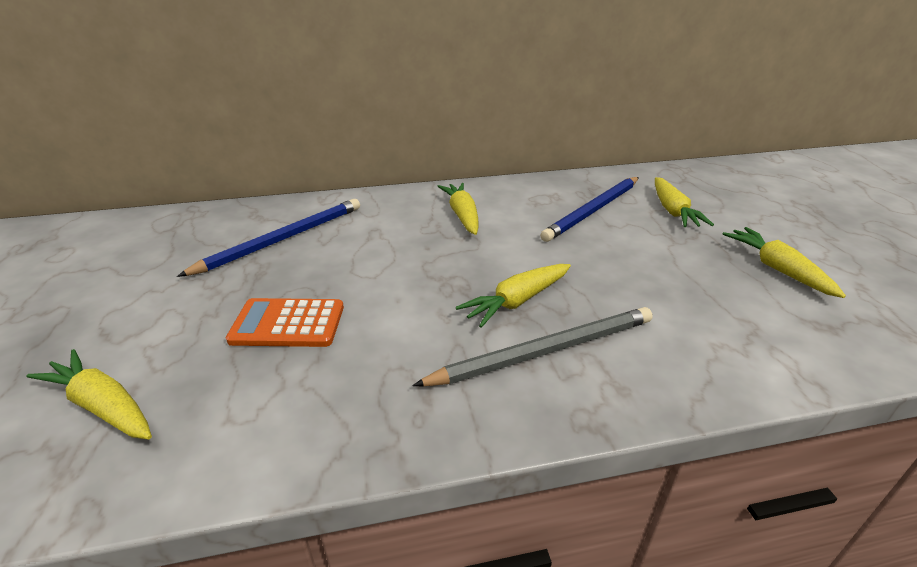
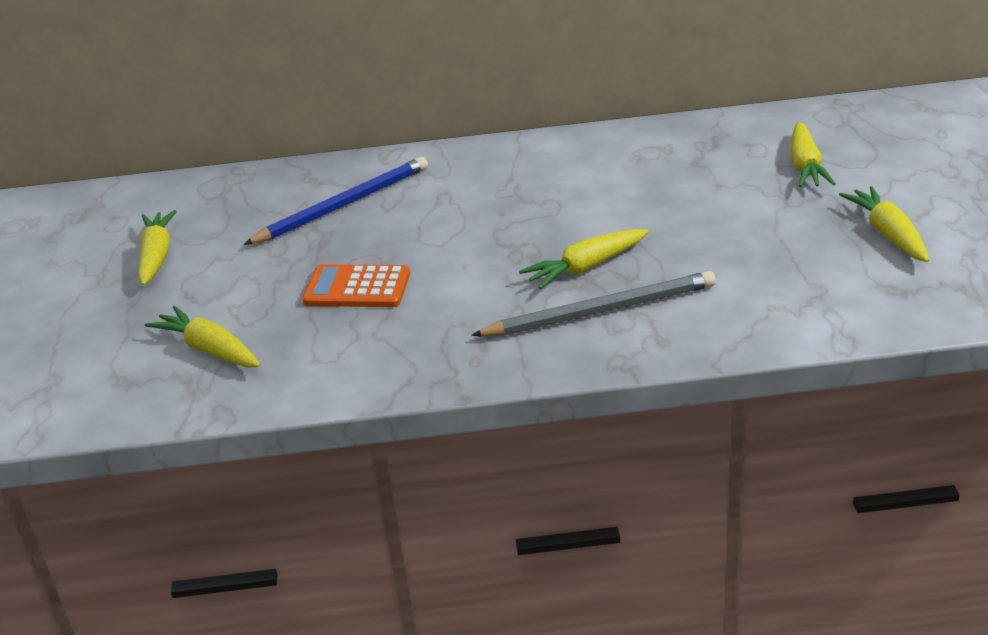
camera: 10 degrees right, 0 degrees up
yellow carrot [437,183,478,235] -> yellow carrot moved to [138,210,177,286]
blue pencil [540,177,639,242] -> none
——
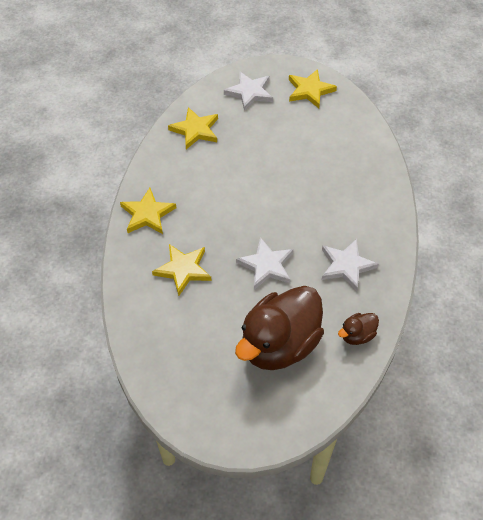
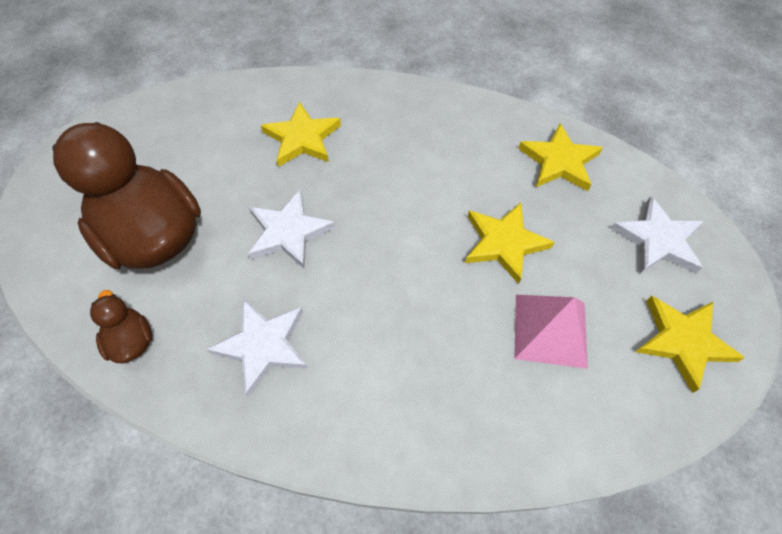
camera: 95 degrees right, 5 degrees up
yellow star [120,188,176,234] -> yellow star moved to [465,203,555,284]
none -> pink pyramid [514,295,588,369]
——
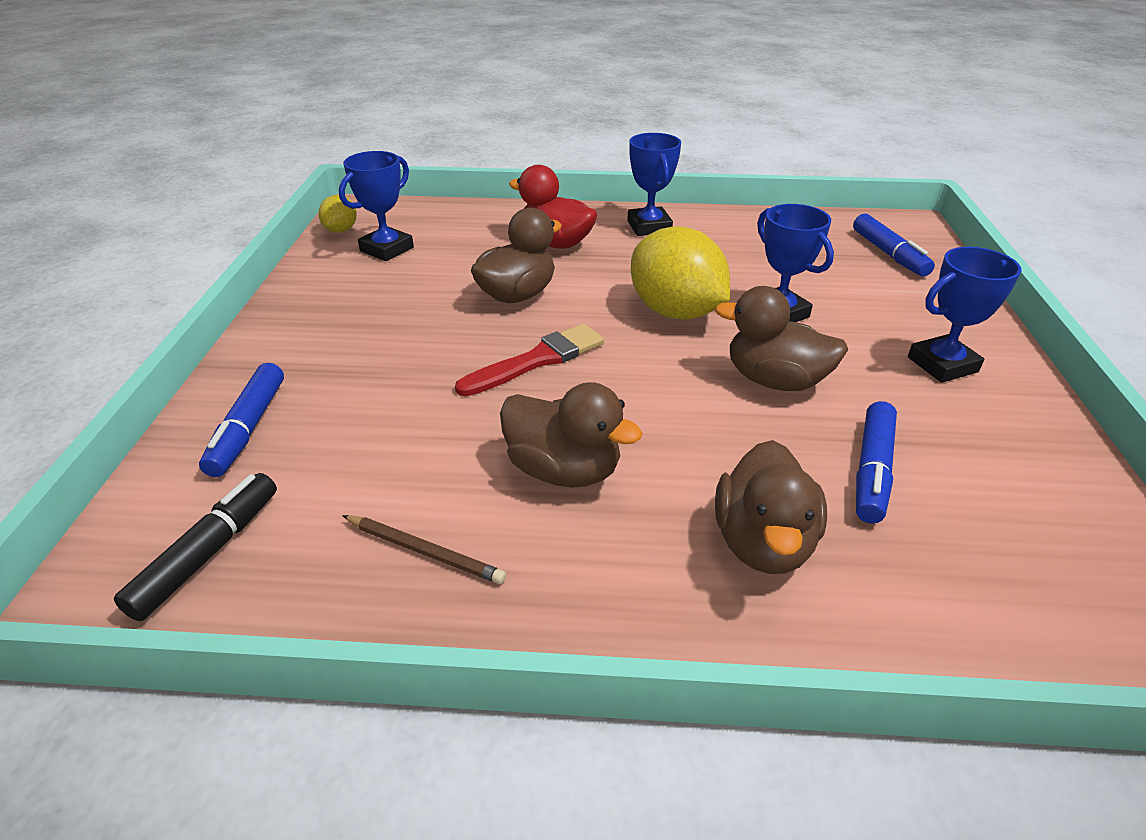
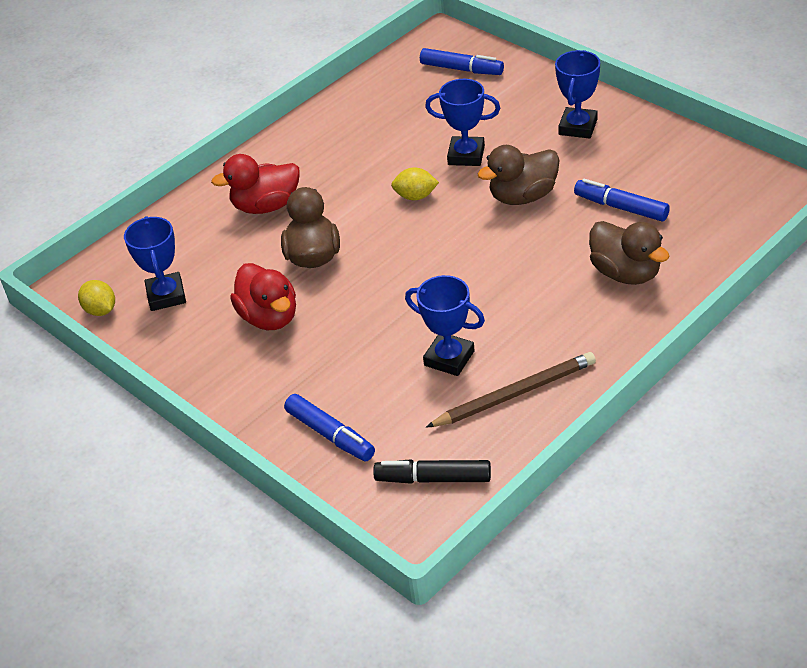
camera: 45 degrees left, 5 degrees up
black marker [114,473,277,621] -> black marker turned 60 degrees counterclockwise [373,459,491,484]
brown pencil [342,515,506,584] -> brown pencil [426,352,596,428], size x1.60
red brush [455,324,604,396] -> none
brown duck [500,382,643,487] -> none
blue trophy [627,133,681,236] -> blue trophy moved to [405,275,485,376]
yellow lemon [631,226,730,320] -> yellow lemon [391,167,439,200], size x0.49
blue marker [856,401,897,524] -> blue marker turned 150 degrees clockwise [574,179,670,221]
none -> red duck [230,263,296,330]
——
_Exercise directions_
Reproduce exactly the section above that begins at the line containing "camera: 10 degrees right, 0 degrees up" and ends at the line containing "blue pencil [540,177,639,242] -> none", leaving out all other lines.

_Response_
camera: 10 degrees right, 0 degrees up
yellow carrot [437,183,478,235] -> yellow carrot moved to [138,210,177,286]
blue pencil [540,177,639,242] -> none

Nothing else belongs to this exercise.